— START DATA FOR THIS EXERCISE —

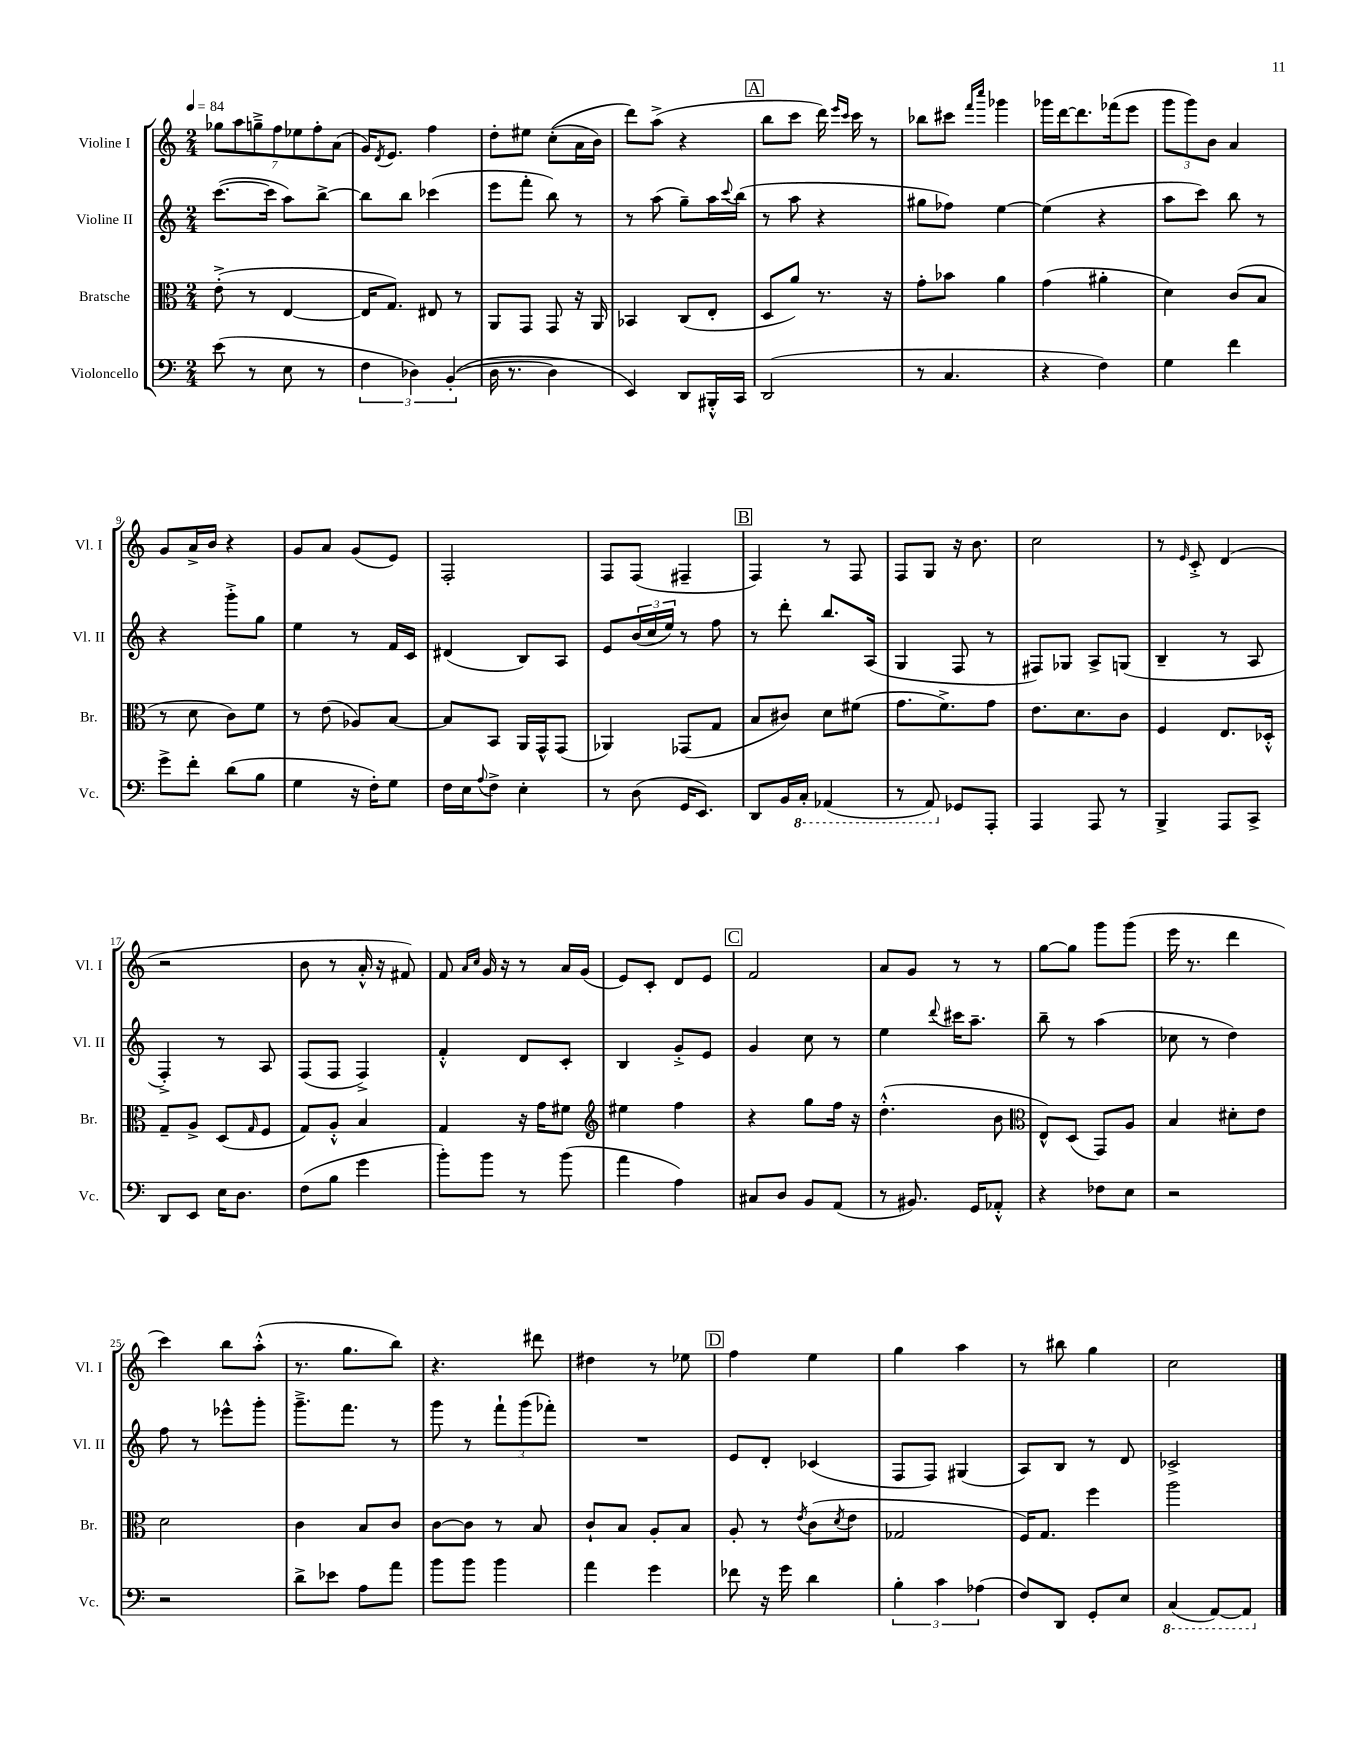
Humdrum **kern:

**kern	**kern	**kern	**kern
*part4	*part3	*part2	*part1
*staff4	*staff3	*staff2	*staff1
*I"Violoncello	*I"Bratsche	*I"Violine II	*I"Violine I
*I'Vc.	*I'Br.	*I'Vl. II	*I'Vl. I
*clefF4	*clefC3	*clefG2	*clefG2
*k[]	*k[]	*k[]	*k[]
*M2/4	*M2/4	*M2/4	*M2/4
*MM84	*MM84	*MM84	*MM84
=1	=1	=1	=1
(8e\	(8e'^\	([8.ccc\L	14gg-X\L
.	.	.	14aa\
8r	8r	.	.
.	.	.	14ggn~^\
.	.	16ccc\Jk]	.
.	.	.	14ff\
8E\	[4E/	8aa\L)	.
.	.	.	14ee-X\
.	.	.	14ff'\
8r	.	[8bb^\J	.
.	.	.	(14a\J
=2	=2	=2	=2
6F\	16E/KL]	8bb\L]	16g/KL)
.	.	.	8qd/
.	8.G/J)	.	8.e/J
.	.	8bb\J	.
6D-X\)	.	.	.
.	8E#X/	(4ccc-X\	4ff\
((6BB'/	.	.	.
.	8r	.	.
=3	=3	=3	=3
16D\	8AA/L	8eee\L	8dd'\L
8.r	.	.	.
.	8GG/J	8fff'\J	8ee#X\J
4D\)	8GG/	8bb\)	((8cc'\L
.	16r	8r	16a\L
.	16AA/	.	16b\JJ)
=4	=4	=4	=4
4EE/)	4BB-X/	8r	8ddd\L)
.	.	(8aa\	(8aa^\J
8DD/L	(8C/L	8gg~\L)	4r
16BBB#X'^^/L	8E'/J	16aa\L	.
.	.	8qqccc/	.
16CC/JJ	.	(16bb\JJ	.
!!LO:REH:place=s1:t=A
=5	=5	=5	=5
(2DD/	8D/L	8r	8bb\L
.	8a/J)	8aa\	8ccc\J
.	8.r	4r	16ddd\)
.	.	.	16qqeee/LL
.	.	.	16qqccc/JJ
.	.	.	16ccc\
.	.	.	8r
.	16r	.	.
=6	=6	=6	=6
8r	8g'\L	8gg#X\L	8bb-X\L
4.C/	8b-X\J	8ff-X\J)	8ccc#X\J
.	.	.	16qqfff/LL
.	.	.	16qqcccc/JJ
.	4a\	[4ee\	4ggg-X\
=7	=7	=7	=7
4r	(4g\	(4ee\]	16ggg-X\LL
.	.	.	[16ddd\J
.	.	.	8.ddd\]
4F\)	4a#X'\	4r	.
.	.	.	(16fff-X\k
.	.	.	8eee\J
=8	=8	=8	=8
4G\	4d\)	8aa\L	12ggg\L
.	.	.	12ggg\)
.	.	8ccc\J)	.
.	.	.	12b\J
4f\	(8c/L	8bb\	4a/
.	8B/J	8r	.
!!LO:LB:g=z
=9	=9	=9	=9
8g^\L	8r	4r	8g/L
8f'\J	8d\	.	16a^/L
.	.	.	16b/JJ
(8d\L	8c\L)	8ggg'^\L	4r
8B\J	8f\J	8gg\J	.
=10	=10	=10	=10
4G\	8r	4ee\	8g/L
.	(8e\	.	8a/J
16r	8A-X/L)	8r	(8g/L
16F'\KL)	.	.	.
8G\J	[8B/J	16f/LL	8e/J)
.	.	16c/JJ	.
=11	=11	=11	=11
16F\LL	8B/L]	(4d#X/	2F'/
16E\J	.	.	.
8qqA/	.	.	.
8F^\J	8BB/J	.	.
4E'\	16AA/LL	8B/L)	.
.	16GG^^/J	.	.
.	(8GG/J	8A/J	.
=12	=12	=12	=12
8r	4AA-X/)	8e/L	8F/L
(8D\	.	(24b/L	(8F/J
.	.	24cc/	.
.	.	24ee/JJ)	.
16GG/KL	(8GG-X/L	8r	4F#X~/
8.EE/J)	.	.	.
.	8G/J	8ff\	.
!!LO:REH:place=s1:t=B
=13	=13	=13	=13
8DD/L	8B/L	8r	4F/)
16BB/L	8c#X/J)	8ddd'\	.
*8ba	*	*	*
16CC'/JJ	.	.	.
(4AAA-X/	8d\L	8.bb/L	8r
.	(8f#X\J	.	8F/
.	.	(16A/Jk	.
=14	=14	=14	=14
8r	8.g\L	4G/	8F/L
8AAA/)	.	.	8G/J
.	8.f^\)	.	.
*X8ba	*	*	*
8GG-X/L	.	8F/	16r
.	.	.	8.b\
8AAA'/J	8g\J	8r	.
=15	=15	=15	=15
4AAA/	8.e\L	8F#X/L)	2cc\
.	.	8G-X/J	.
.	8.d\	.	.
8AAA/	.	8A^/L	.
8r	8c\J	(8Gn/J	.
=16	=16	=16	=16
4BBB^/	4F/	4B~/	8r
.	.	.	16qqe/
.	.	.	8c'^/
8AAA/L	8.E/L	8r	(4d/
8CC^/J	.	8A/	.
.	16D-X'^^/Jk	.	.
!!LO:LB:g=z
=17	=17	=17	=17
8DD/L	8G~/L	4F'^/)	2r
8EE/J	8A^/J	.	.
16E\KL	(8D/L	8r	.
8.D\J	.	.	.
.	16qqG/	.	.
.	8F/J	8A/	.
=18	=18	=18	=18
(8F\L	8G/L)	(8F/L	8b\
8B\J	8A'^^/J	8F/J	8r
4g\	4B/	4F^/)	16a'^^/
.	.	.	16r
.	.	.	8f#X/)
=19	=19	=19	=19
8b'\L)	4G/	4f'^^/	8f/
.	.	.	16qqa/LL
.	.	.	16qqcc/JJ
8b\J	.	.	16g/
.	.	.	16r
8r	16r	8d/L	8r
.	16g\KL	.	.
(8b\	8f#X\J	8c'/J	16a/LL
.	.	.	(16g/JJ
=20	=20	=20	=20
*	*clefG2	*	*
4a\	4ee#X\	4B/	8e/L)
.	.	.	8c'/J
4A\)	4ff\	8g'^/L	8d/L
.	.	8e/J	8e/J
!!LO:REH:place=s1:t=C
=21	=21	=21	=21
8C#X/L	4r	4g/	2f/
8D/J	.	.	.
8BB/L	8gg\L	8cc\	.
(8AA/J	16ff\Jk	8r	.
.	16r	.	.
=22	=22	=22	=22
8r	(4.dd'^^\	4ee\	8a/L
8.BB#X/)	.	.	8g/J
.	.	8qqddd/	.
.	.	16ccc#X\KL	8r
16GG/KL	.	8.aa~\J	.
8AA-X'^^/J	8b\	.	8r
=23	=23	=23	=23
*	*clefC3	*	*
4r	8E^^/L)	8bb~\	[8gg\L
.	(8D/J	8r	8gg\J]
8F-X\L	8GG/L)	(4aa\	8ggg\L
8E\J	8A/J	.	(8ggg\J
=24	=24	=24	=24
2r	4B/	8cc-X\	16eee\
.	.	.	8.r
.	.	8r	.
.	8d#X'\L	4dd\)	4ddd\
.	8e\J	.	.
!!LO:LB:g=z
=25	=25	=25	=25
2r	2d\	8ff\	4ccc\)
.	.	8r	.
.	.	8eee-X^^\L	8bb\L
.	.	8ggg'\J	(8aa'^^\J
=26	=26	=26	=26
8d^\L	4c\	8.ggg~^\L	8.r
8e-X\J	.	.	.
.	.	8.fff\J	8.gg\L
8A\L	8B/L	.	.
8a\J	8c/J	8r	8bb\J)
=27	=27	=27	=27
8b\L	[8c\L	8ggg\	4.r
8b\J	8c\J]	8r	.
4b\	8r	12fff`\L	.
.	.	(12ggg\	.
.	8B/	.	8ddd#X\
.	.	12fff-X'\J)	.
=28	=28	=28	=28
4a\	8c`/L	2r	4dd#X\
.	8B/J	.	.
4g\	8A'/L	.	8r
.	8B/J	.	8ee-X\
!!LO:REH:place=s1:t=D
=29	=29	=29	=29
8f-X\	8A'/	8e/L	4ff\
16r	8r	8d'/J	.
16g\	.	.	.
.	8qe/	.	.
4d\	(8c\L	(4c-X/	4ee\
.	8qd/	.	.
.	8e\J	.	.
=30	=30	=30	=30
6B'\	2G-X/	8F/L	4gg\
.	.	8F/J)	.
6c\	.	.	.
.	.	(4G#X/	4aa\
(6A-X\	.	.	.
=31	=31	=31	=31
8F/L)	16F/KL)	8A/L)	8r
.	8.G/J	.	.
8DD/J	.	8B/J	8bb#X\
8GG'/L	4ff\	8r	4gg\
8E/J	.	8d/	.
=32	=32	=32	=32
*8ba	*	*	*
(4CC/	2aa\	2c-X^/	2cc\
[8AAA/L)	.	.	.
8AAA/J]	.	.	.
*X8ba	*	*	*
==	==	==	==
*-	*-	*-	*-
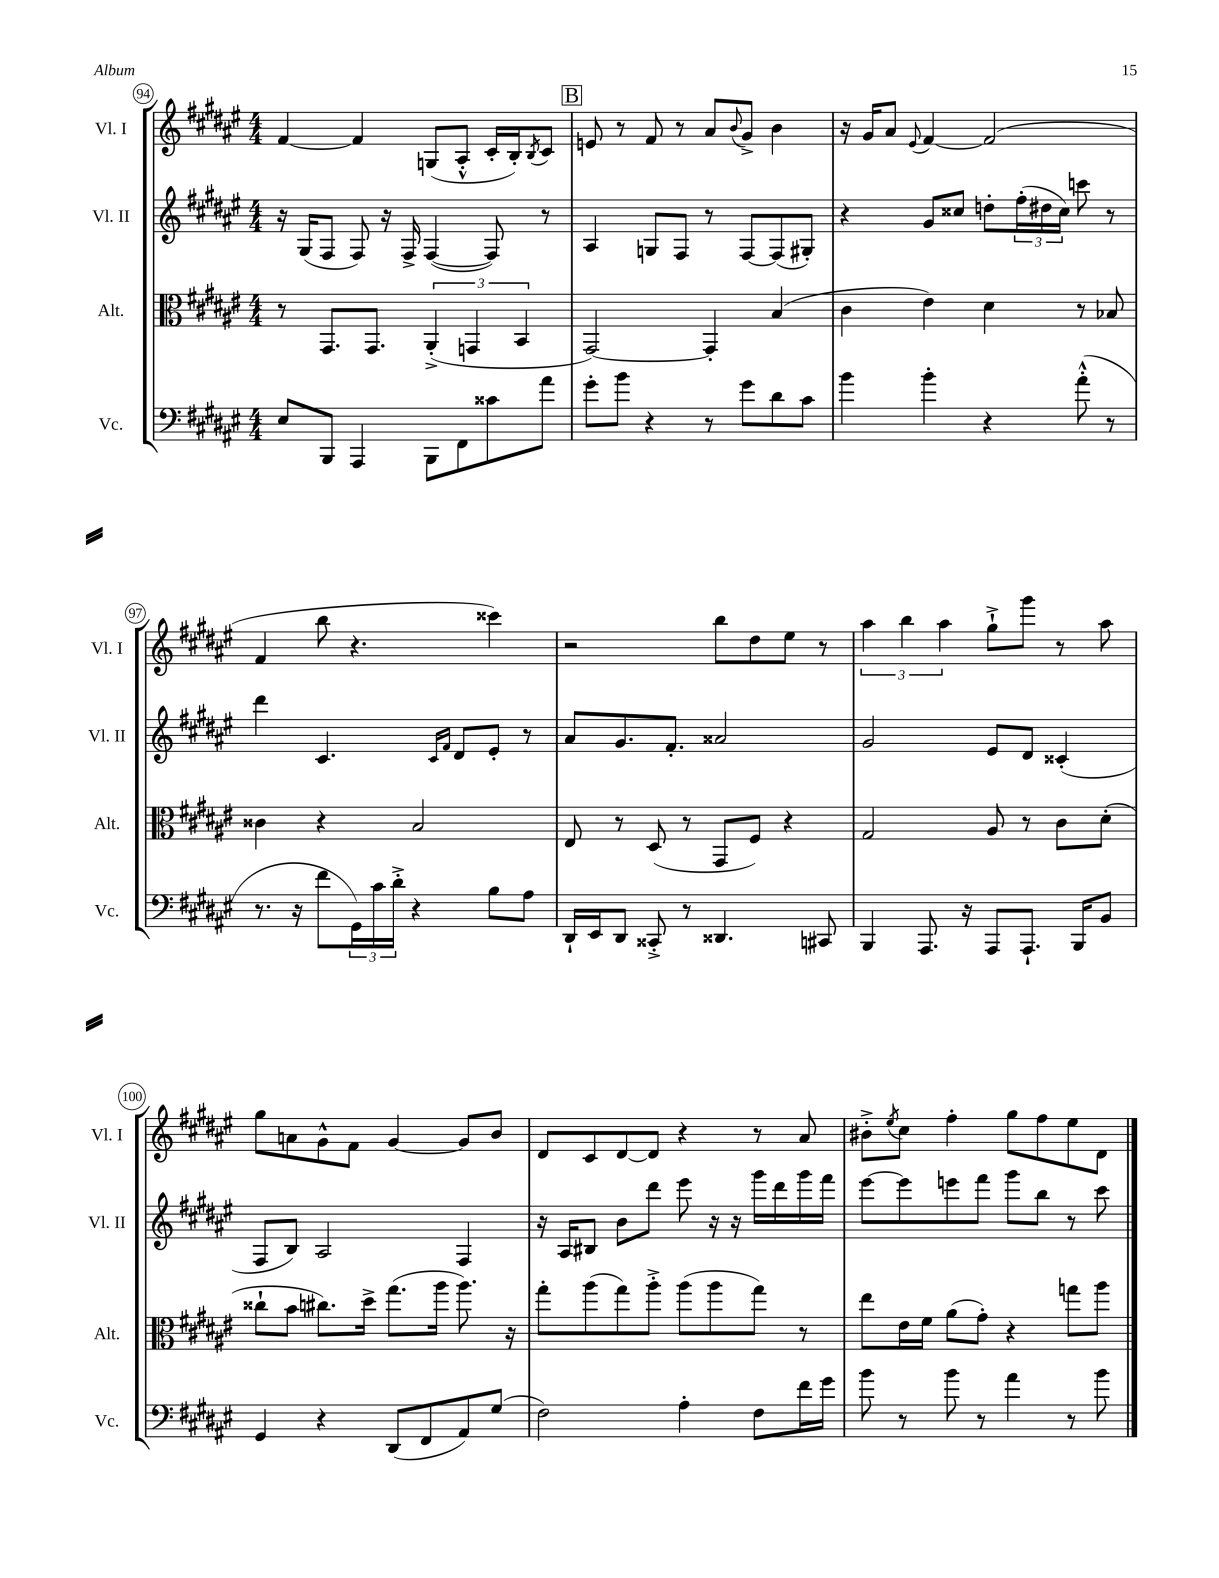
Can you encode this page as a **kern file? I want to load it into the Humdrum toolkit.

**kern	**kern	**kern	**kern
*part4	*part3	*part2	*part1
*staff4	*staff3	*staff2	*staff1
*I"Vc.	*I"Alt.	*I"Vl. II	*I"Vl. I
*I'Vc.	*I'Alt.	*I'Vl. II	*I'Vl. I
*clefF4	*clefC3	*clefG2	*clefG2
*k[f#c#g#d#a#e#]	*k[f#c#g#d#a#e#]	*k[f#c#g#d#a#e#]	*k[f#c#g#d#a#e#]
*M4/4	*M4/4	*M4/4	*M4/4
=94	=94	=94	=94
8E#/L	8r	16r	[4f#/
.	.	(16G#/KL	.
8BBB/J	8.GG#/L	8F#/J	.
4AAA#/	.	8F#/)	4f#/]
.	8.GG#/J	.	.
.	.	16r	.
.	.	16F#^/	.
8BBB\L	(6AA#'^/	([4F#/	(8Gn/L
8FF#\	.	.	8A#'^^/J
.	6GGn/	.	.
8c##X\	.	8F#/])	16c#'/LL
.	.	.	16B'/J)
.	6BB/	.	.
.	.	.	8qB/
8a#\J	.	8r	8c#/J
!!LO:REH:place=s1:t=B
=95	=95	=95	=95
8g#'\L	[2GG#/)	4A#/	8en/
8b\J	.	.	8r
4r	.	8Gn/L	8f#/
.	.	8F#/J	8r
8r	4GG#'/]	8r	8a#/L
.	.	.	8qqb/
8g#\L	.	[8F#/L	8g#^/J
8d#\	(4B/	(8F#/]	4b\
8c#\J	.	8G#X'/J)	.
=96	=96	=96	=96
4b\	4c#\	4r	16r
.	.	.	16g#/KL
.	.	.	8a#/J
.	.	.	8qqe#/
4b'\	4e#\)	8g#/L	[4f#/
.	.	8cc##X/J	.
4r	4d#\	8ddn'\L	(2f#/]
.	.	(24ff#'\L	.
.	.	24dd#X\	.
.	.	24cc##\JJ)	.
(8a#'^^\	8r	8cccn\	.
8r	8B-X/	8r	.
!!LO:LB:g=z
=97	=97	=97	=97
8.r	4c##X\	4ddd#\	4f#/
16r	.	.	.
8f#\L	4r	4.c#/	8bb\
24GG#\L)	.	.	4.r
24c#\	.	.	.
24d#'^\JJ	.	.	.
4r	2B/	.	.
.	.	16qqc#/LL	.
.	.	16qqf#/JJ	.
.	.	8d#/L	.
8B\L	.	8e#'/J	4ccc##X\)
8A#\J	.	8r	.
=98	=98	=98	=98
16DD#`/LL	8E#/	8a#/L	2r
16EE#/J	.	.	.
8DD#/J	8r	8.g#/	.
8CC##X'^/	(8D#/	.	.
.	.	8.f#'/J	.
8r	8r	.	.
4.DD##X/	8GG#/L	2a##X/	8bb\L
.	8F#/J)	.	8dd#\
.	4r	.	8ee#\J
8CC#X/	.	.	8r
=99	=99	=99	=99
4BBB/	2G#/	2g#/	6aa#\
.	.	.	6bb\
8.AAA#/	.	.	.
.	.	.	6aa#\
16r	.	.	.
8AAA#/L	8A#/	8e#/L	8gg#`^\L
8.AAA#`/J	8r	8d#/J	8ggg#\J
.	8c#\L	(4c##X'/	8r
16BBB/KL	.	.	.
8BB/J	(8d#'\J	.	8aa#\
!!LO:LB:g=z
=100	=100	=100	=100
4GG#/	8cc##X`\L	8F#/L	8gg#\L
.	8b\J	8B/J)	8an\
4r	8.cc#X\L)	2A#/	8g#^^\
.	.	.	8f#\J
.	16dd#^\Jk	.	.
(8DD#/L	(8.gg#\L	.	[4g#/
8FF#/	.	.	.
.	16aa#\Jk	.	.
8AA#/)	8.aa#\)	4F#/	8g#/L]
(8G#/J	.	.	8b/J
.	16r	.	.
=101	=101	=101	=101
2F#\)	8gg#'\L	16r	8d#/L
.	.	16A#/KL	.
.	(8aa#\	8B#X/J	8c#/
.	8gg#\)	8b\L	[8d#/
.	8aa#'^\J	8ddd#\J	8d#/J]
4A#'\	(8aa#\L	8eee#\	4r
.	8aa#\	16r	.
.	.	16r	.
8F#\L	8gg#\J)	16ggg#\LL	8r
.	.	16ddd#\	.
16f#\L	8r	16ggg#\	8a#/
16g#\JJ	.	16fff#\JJ	.
=102	=102	=102	=102
8b\	8ee#\L	[8eee#\L	8b#X'^\L
.	.	.	8qee#/
8r	16e#\L	8eee#\]	8cc#\J
.	16f#\JJ	.	.
8b\	(8a#\L	8eeen\	4ff#'\
8r	8g#'\J)	8fff#\J	.
4a#\	4r	8ggg#\L	8gg#\L
.	.	8bb\J	8ff#\
8r	8ggn\L	8r	8ee#\
8b\	8aa#\J	8ccc#\	8d#\J
==	==	==	==
*-	*-	*-	*-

— END DATA FOR THIS EXERCISE —

» **TASK REQUIREMENTS**: Please filter the items above and copy each line that contains the word "Humdrum", matching upper and lower case exactly.

» **EXERCISE ANSWER**:
Humdrum **kern:
Can you encode this page as a **kern file? I want to load it into the Humdrum toolkit.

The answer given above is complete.